------ EXCERPTED DATA ------
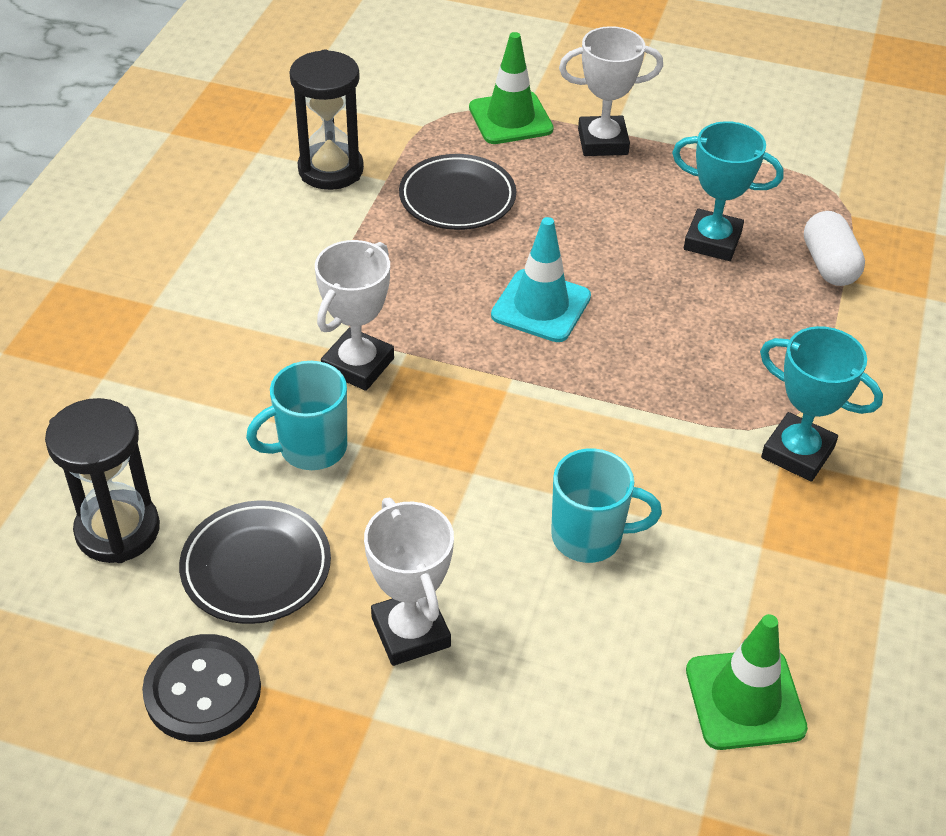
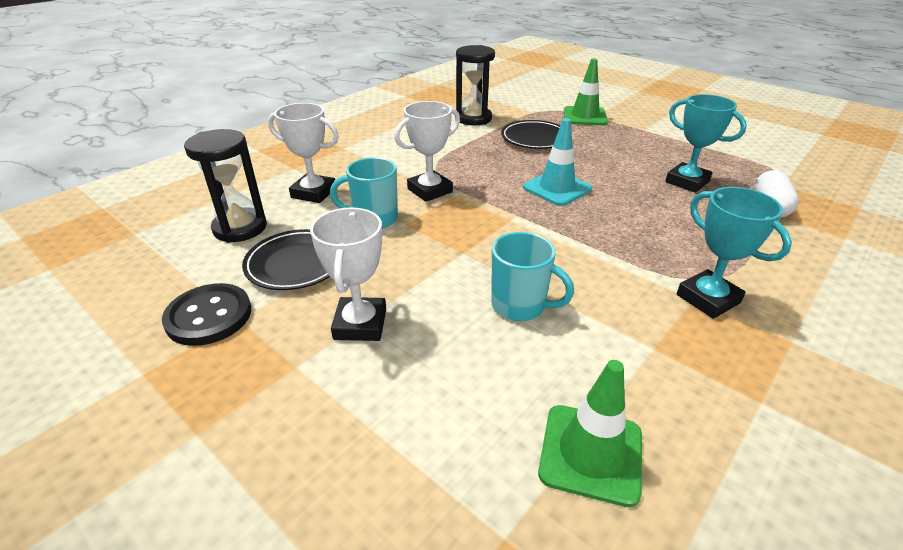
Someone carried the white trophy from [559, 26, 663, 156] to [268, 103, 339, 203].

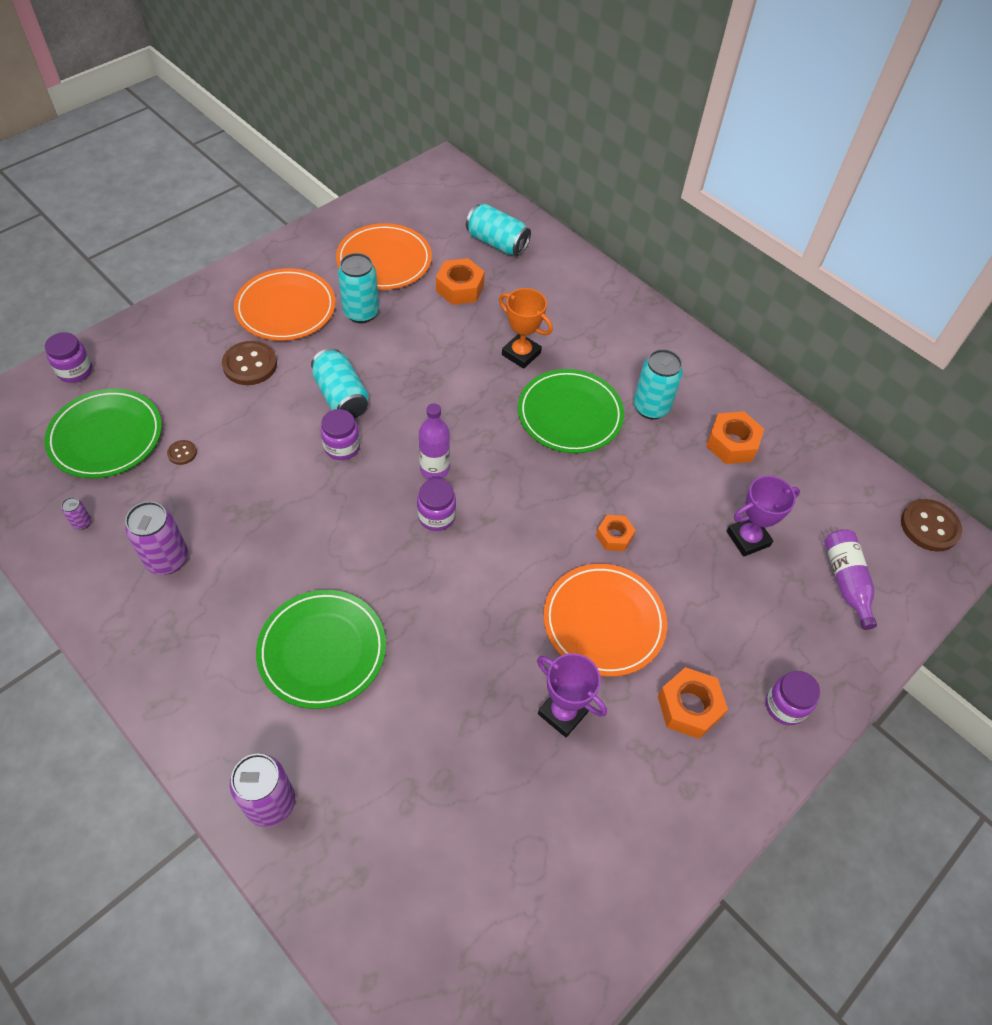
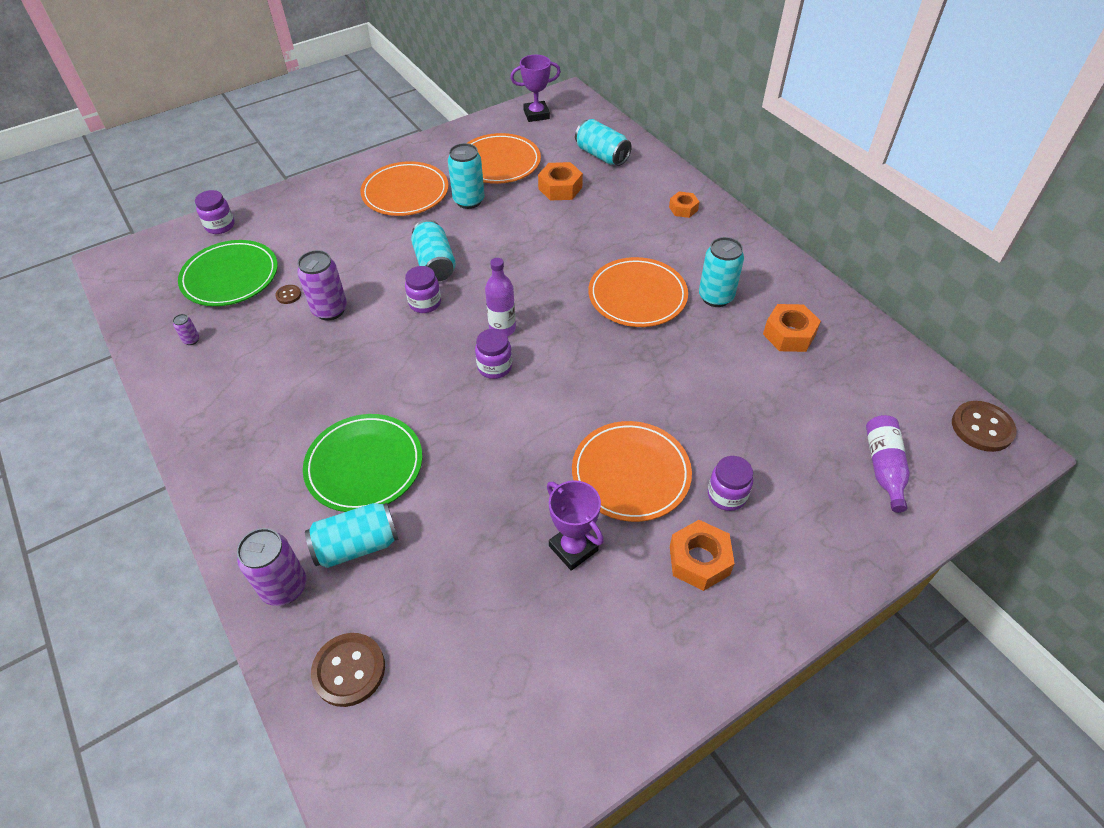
Someone took away the orange trophy at [499, 288, 553, 369].
Someone put down the turquoise can at [305, 503, 399, 568].
Someone carried the purple can from [125, 501, 188, 575] to [297, 250, 347, 321].
Someone carried the brown button from [222, 341, 277, 385] to [311, 633, 385, 707].
Someone carried the orange nut from [596, 515, 636, 551] to [669, 191, 699, 218].
Someone carried the purple trophy from [727, 476, 800, 557] to [510, 55, 561, 122].
Someone carried the purple jar from [766, 671, 820, 725] to [708, 456, 753, 511].
Someone repainted the green plate at [518, 369, 624, 453], which became the orange plate at [588, 257, 688, 327].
------
- _YOUR TASK_:
After removing each picture, print the entries above exactly as they were.

- _EXERCISE RESPONSE_:
Someone carried the white trophy from [559, 26, 663, 156] to [268, 103, 339, 203].

Someone took away the orange trophy at [499, 288, 553, 369].
Someone put down the turquoise can at [305, 503, 399, 568].
Someone carried the purple can from [125, 501, 188, 575] to [297, 250, 347, 321].
Someone carried the brown button from [222, 341, 277, 385] to [311, 633, 385, 707].
Someone carried the orange nut from [596, 515, 636, 551] to [669, 191, 699, 218].
Someone carried the purple trophy from [727, 476, 800, 557] to [510, 55, 561, 122].
Someone carried the purple jar from [766, 671, 820, 725] to [708, 456, 753, 511].
Someone repainted the green plate at [518, 369, 624, 453], which became the orange plate at [588, 257, 688, 327].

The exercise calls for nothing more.